◆ **Exercise aim**
Write the entries out exactly. Any images they hold stay out of the copy.

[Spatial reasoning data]
━━━━━━━━

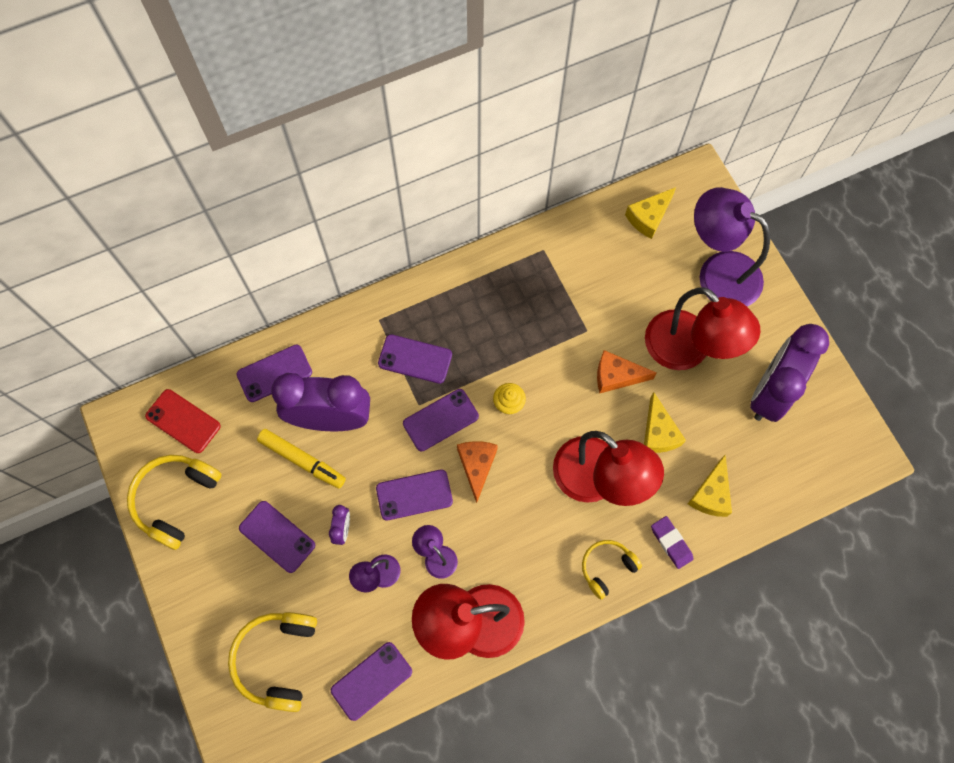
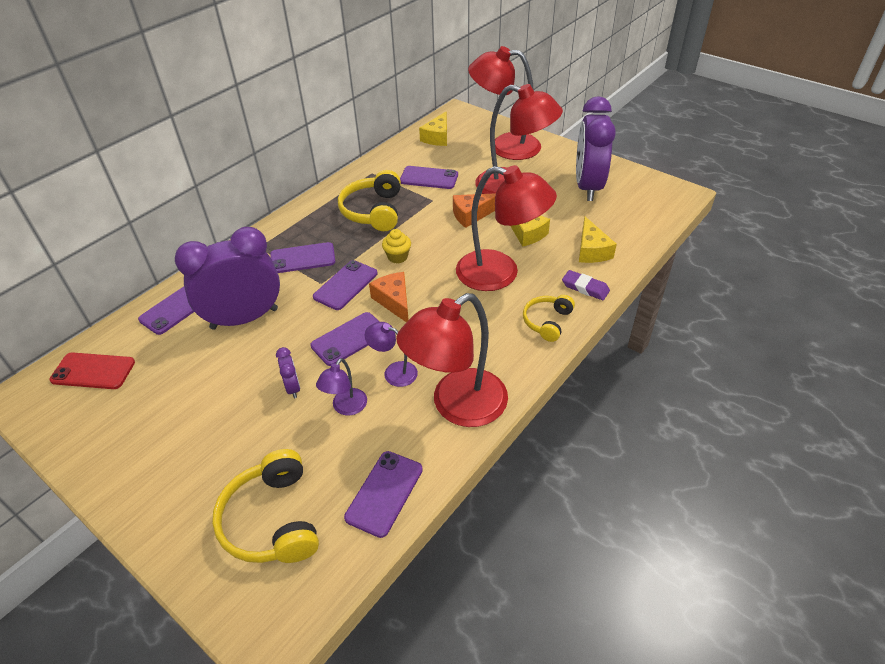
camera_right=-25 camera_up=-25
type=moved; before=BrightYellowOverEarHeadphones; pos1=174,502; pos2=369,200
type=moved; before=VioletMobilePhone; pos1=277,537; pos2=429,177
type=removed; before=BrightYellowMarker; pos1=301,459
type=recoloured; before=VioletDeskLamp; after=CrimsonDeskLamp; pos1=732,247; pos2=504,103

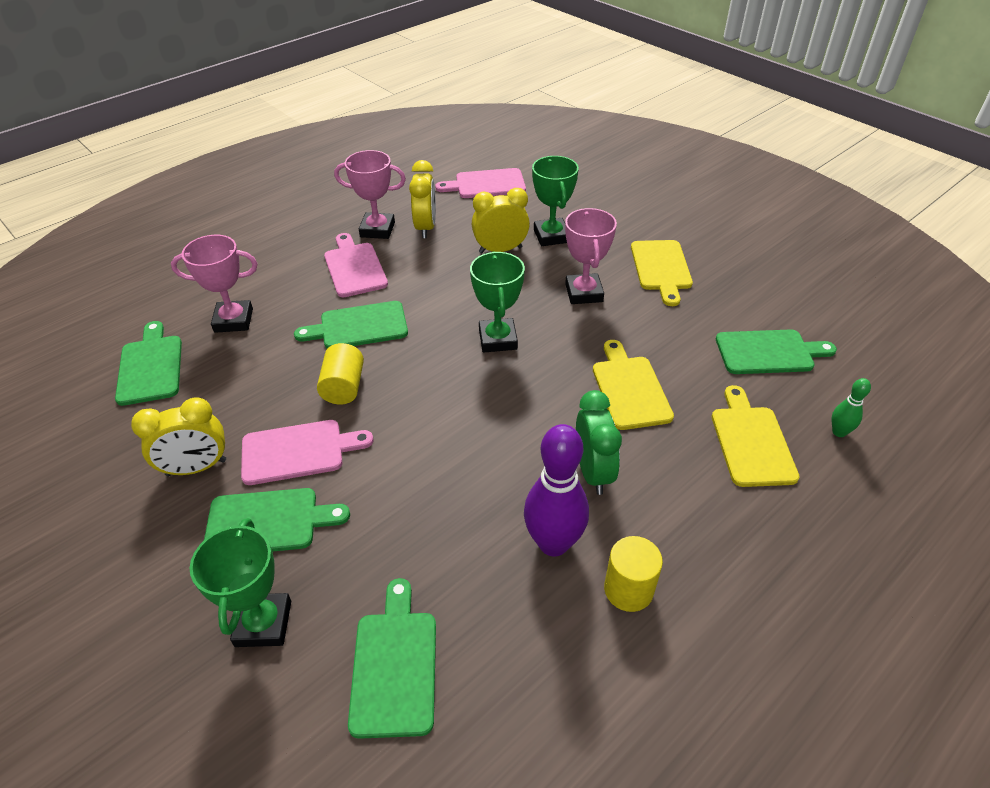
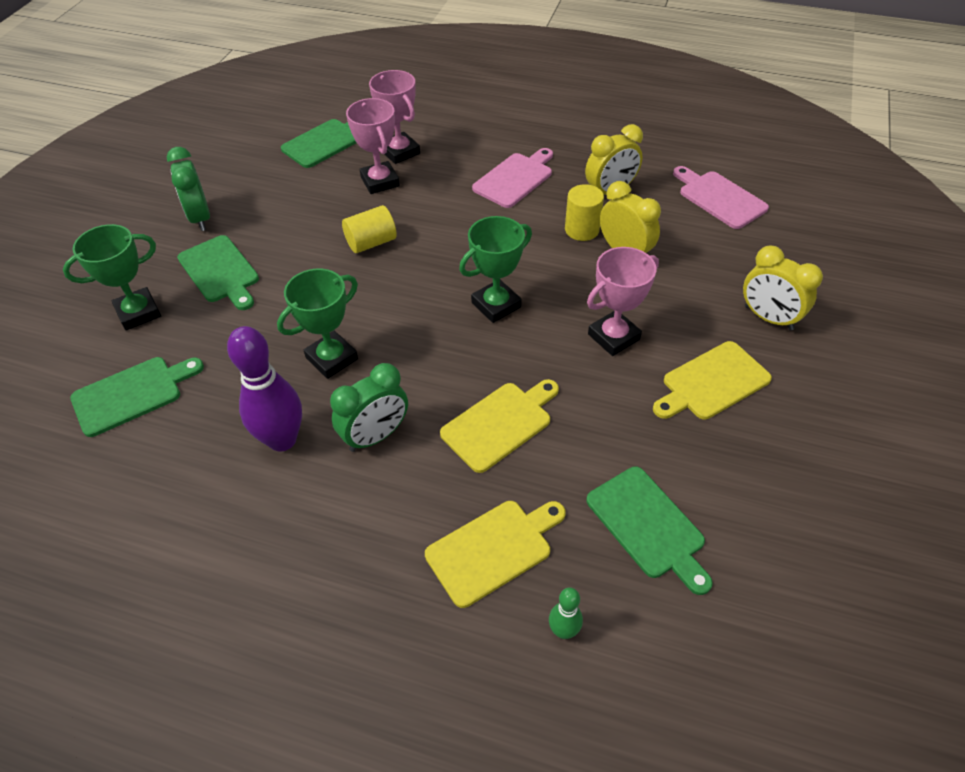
camera_right=60 camera_up=5
type=moved; before=BrightYellowBedsideClock; pos1=178,436; pos2=783,287
type=removed; before=RosyBreadBoard; pos1=307,452
type=removed; before=EmeraldBreadBoard; pos1=351,325
type=moved; before=RosyTrophy; pos1=370,194; pos2=373,146
type=moved; before=EmeraldTrophy; pos1=555,201; pos2=317,324
type=moved; before=BrightYellowCylinder; pos1=633,574; pos2=584,212
type=added; after=EmeraldBedsideClock; pos2=188,189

━━━━━━━━

◆ **Completed exercise**
camera_right=-25 camera_up=-25
type=moved; before=BrightYellowOverEarHeadphones; pos1=174,502; pos2=369,200
type=moved; before=VioletMobilePhone; pos1=277,537; pos2=429,177
type=removed; before=BrightYellowMarker; pos1=301,459
type=recoloured; before=VioletDeskLamp; after=CrimsonDeskLamp; pos1=732,247; pos2=504,103

camera_right=60 camera_up=5
type=moved; before=BrightYellowBedsideClock; pos1=178,436; pos2=783,287
type=removed; before=RosyBreadBoard; pos1=307,452
type=removed; before=EmeraldBreadBoard; pos1=351,325
type=moved; before=RosyTrophy; pos1=370,194; pos2=373,146
type=moved; before=EmeraldTrophy; pos1=555,201; pos2=317,324
type=moved; before=BrightYellowCylinder; pos1=633,574; pos2=584,212
type=added; after=EmeraldBedsideClock; pos2=188,189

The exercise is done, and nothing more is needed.